— Before-and-after coordinate records —
------

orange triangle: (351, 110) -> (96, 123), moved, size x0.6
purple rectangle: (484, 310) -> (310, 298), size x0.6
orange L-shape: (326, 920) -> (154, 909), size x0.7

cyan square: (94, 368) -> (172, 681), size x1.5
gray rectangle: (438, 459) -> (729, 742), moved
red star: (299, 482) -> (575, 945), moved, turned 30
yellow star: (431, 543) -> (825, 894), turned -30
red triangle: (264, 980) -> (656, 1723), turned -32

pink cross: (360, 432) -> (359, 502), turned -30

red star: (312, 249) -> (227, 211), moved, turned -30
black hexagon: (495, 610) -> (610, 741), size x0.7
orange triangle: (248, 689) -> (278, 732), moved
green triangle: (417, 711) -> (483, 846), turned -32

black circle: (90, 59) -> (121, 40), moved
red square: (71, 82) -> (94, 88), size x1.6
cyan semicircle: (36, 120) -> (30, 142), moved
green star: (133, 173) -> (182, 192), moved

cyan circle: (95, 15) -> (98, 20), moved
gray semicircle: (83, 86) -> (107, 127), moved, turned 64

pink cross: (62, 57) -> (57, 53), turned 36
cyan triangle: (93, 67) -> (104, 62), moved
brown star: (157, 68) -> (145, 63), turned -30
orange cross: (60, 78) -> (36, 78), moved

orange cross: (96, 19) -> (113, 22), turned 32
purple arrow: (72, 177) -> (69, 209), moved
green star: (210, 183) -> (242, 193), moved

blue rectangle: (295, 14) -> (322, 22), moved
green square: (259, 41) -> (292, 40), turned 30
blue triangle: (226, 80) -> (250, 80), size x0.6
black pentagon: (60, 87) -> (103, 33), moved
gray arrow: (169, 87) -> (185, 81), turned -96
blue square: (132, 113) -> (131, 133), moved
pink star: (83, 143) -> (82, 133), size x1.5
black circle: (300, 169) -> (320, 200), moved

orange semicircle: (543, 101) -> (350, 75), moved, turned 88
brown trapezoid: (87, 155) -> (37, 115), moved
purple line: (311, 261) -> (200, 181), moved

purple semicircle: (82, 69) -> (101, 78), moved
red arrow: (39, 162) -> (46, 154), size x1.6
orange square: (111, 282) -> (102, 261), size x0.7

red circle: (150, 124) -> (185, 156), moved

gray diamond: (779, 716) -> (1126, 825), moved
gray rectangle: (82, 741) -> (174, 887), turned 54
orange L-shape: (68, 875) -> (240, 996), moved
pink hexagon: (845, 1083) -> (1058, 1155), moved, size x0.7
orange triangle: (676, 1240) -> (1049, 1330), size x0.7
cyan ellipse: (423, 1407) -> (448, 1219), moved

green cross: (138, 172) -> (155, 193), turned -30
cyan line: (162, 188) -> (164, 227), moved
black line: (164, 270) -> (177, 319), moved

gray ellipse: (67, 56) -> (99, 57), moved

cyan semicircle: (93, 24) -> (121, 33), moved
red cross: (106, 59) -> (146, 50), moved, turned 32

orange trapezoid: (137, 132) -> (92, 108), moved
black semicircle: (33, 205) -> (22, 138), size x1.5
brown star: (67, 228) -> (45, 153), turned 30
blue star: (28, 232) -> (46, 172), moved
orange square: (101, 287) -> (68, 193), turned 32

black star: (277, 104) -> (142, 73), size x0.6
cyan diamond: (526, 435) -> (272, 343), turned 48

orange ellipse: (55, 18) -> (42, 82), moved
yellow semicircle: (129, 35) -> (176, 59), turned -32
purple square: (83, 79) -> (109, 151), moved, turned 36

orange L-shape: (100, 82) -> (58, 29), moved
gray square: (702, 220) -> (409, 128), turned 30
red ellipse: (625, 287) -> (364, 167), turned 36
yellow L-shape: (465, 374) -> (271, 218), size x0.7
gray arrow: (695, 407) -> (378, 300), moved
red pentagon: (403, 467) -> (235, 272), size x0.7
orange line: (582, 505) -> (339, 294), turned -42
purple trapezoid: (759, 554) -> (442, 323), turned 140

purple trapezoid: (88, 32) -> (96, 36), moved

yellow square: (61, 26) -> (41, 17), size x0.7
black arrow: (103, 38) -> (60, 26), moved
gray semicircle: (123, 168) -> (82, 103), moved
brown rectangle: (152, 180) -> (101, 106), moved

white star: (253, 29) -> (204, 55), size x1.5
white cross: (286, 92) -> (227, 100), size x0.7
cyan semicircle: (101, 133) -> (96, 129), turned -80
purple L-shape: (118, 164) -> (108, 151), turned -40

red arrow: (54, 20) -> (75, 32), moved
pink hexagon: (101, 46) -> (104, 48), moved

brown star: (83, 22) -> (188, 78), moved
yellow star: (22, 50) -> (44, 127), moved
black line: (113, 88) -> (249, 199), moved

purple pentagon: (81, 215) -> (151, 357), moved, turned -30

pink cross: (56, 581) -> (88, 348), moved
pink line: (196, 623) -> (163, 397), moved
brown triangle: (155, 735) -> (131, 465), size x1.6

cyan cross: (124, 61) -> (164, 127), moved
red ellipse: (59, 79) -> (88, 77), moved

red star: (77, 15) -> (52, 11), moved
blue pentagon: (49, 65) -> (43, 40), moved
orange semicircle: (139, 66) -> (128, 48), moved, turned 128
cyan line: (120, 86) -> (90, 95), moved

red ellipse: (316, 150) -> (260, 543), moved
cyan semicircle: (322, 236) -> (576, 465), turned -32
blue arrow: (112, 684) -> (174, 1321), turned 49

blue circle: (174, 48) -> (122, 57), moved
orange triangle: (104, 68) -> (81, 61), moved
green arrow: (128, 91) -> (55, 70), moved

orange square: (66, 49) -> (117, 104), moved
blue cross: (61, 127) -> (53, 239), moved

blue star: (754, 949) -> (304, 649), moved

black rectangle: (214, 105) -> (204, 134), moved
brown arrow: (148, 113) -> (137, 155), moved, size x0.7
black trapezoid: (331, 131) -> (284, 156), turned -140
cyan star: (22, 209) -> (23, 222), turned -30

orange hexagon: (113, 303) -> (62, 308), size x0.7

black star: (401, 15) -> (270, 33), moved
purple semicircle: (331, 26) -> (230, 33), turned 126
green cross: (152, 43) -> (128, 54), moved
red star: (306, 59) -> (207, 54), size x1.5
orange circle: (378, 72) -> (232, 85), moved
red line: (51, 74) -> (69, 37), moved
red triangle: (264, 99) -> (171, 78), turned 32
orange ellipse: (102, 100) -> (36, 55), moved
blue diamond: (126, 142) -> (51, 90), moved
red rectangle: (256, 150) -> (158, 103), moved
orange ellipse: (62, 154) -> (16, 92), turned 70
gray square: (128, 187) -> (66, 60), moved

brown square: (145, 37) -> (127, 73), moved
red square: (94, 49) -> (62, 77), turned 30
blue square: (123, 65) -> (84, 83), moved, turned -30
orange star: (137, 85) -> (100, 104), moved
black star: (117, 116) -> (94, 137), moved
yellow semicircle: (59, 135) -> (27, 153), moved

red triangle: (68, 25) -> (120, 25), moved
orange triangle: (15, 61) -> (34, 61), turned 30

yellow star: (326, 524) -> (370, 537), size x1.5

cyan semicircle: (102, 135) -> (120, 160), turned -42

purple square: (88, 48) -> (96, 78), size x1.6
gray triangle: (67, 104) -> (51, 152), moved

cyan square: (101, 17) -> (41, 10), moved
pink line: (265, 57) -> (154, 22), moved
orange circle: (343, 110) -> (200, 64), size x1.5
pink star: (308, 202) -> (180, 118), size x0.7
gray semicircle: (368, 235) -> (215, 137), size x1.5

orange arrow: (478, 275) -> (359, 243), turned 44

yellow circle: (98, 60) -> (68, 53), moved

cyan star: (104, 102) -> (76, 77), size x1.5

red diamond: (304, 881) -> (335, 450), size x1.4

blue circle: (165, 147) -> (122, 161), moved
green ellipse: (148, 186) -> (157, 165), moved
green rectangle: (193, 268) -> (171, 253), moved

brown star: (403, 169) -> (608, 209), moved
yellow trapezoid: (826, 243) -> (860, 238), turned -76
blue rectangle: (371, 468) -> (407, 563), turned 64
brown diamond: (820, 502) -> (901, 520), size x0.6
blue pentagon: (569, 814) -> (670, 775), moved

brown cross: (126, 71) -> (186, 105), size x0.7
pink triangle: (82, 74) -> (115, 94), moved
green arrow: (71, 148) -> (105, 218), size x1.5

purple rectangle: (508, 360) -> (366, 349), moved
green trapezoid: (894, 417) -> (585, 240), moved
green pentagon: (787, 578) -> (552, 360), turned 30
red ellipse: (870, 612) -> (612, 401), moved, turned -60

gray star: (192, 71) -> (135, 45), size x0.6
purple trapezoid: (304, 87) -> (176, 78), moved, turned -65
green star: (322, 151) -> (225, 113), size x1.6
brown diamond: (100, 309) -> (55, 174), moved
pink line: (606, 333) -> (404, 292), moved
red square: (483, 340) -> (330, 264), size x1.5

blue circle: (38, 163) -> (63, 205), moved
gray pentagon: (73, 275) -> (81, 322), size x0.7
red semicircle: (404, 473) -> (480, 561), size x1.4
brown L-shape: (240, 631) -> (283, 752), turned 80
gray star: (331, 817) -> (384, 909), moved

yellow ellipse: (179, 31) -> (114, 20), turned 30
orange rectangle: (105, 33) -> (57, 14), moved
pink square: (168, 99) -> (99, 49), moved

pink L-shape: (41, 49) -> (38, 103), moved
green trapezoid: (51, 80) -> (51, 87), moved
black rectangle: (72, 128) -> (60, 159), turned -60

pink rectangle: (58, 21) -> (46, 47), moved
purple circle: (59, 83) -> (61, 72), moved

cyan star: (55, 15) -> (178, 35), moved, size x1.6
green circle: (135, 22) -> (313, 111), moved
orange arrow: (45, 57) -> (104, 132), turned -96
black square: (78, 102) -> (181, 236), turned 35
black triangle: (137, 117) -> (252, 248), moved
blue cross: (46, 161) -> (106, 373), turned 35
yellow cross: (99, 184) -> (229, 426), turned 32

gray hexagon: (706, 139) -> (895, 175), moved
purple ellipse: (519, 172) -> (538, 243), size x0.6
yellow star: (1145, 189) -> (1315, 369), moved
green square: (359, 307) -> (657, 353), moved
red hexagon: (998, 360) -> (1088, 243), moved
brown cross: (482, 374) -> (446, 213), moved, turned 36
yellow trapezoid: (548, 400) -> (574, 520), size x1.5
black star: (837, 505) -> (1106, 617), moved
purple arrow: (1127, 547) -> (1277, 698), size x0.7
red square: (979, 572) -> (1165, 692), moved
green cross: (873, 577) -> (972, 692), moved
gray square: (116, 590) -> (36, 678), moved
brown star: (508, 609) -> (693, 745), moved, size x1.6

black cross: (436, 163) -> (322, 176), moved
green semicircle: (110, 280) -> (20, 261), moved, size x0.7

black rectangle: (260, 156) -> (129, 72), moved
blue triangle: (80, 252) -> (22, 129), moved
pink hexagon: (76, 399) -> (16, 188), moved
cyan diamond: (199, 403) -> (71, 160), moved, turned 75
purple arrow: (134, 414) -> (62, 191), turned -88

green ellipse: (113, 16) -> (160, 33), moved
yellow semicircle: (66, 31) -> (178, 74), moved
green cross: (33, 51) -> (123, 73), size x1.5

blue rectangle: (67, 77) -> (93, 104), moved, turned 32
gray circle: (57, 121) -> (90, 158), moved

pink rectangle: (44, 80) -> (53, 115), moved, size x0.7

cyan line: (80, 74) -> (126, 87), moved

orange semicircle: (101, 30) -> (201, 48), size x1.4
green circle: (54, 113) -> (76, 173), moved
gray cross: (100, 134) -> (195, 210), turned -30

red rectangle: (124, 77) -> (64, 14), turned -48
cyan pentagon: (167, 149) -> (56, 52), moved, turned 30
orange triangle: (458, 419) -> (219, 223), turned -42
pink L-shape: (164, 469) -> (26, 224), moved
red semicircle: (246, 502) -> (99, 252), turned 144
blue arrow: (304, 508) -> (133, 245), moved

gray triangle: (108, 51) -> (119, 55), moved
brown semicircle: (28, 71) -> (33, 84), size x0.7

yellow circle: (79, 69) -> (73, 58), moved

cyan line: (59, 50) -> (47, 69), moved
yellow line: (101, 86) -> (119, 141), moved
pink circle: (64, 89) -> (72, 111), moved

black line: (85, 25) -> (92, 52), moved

------

— About this task —
Where a line of the records holds the word "pentagon", copy that line.

— Response —
black pentagon: (60, 87) -> (103, 33), moved
red pentagon: (403, 467) -> (235, 272), size x0.7
purple pentagon: (81, 215) -> (151, 357), moved, turned -30
blue pentagon: (49, 65) -> (43, 40), moved
blue pentagon: (569, 814) -> (670, 775), moved
green pentagon: (787, 578) -> (552, 360), turned 30
gray pentagon: (73, 275) -> (81, 322), size x0.7
cyan pentagon: (167, 149) -> (56, 52), moved, turned 30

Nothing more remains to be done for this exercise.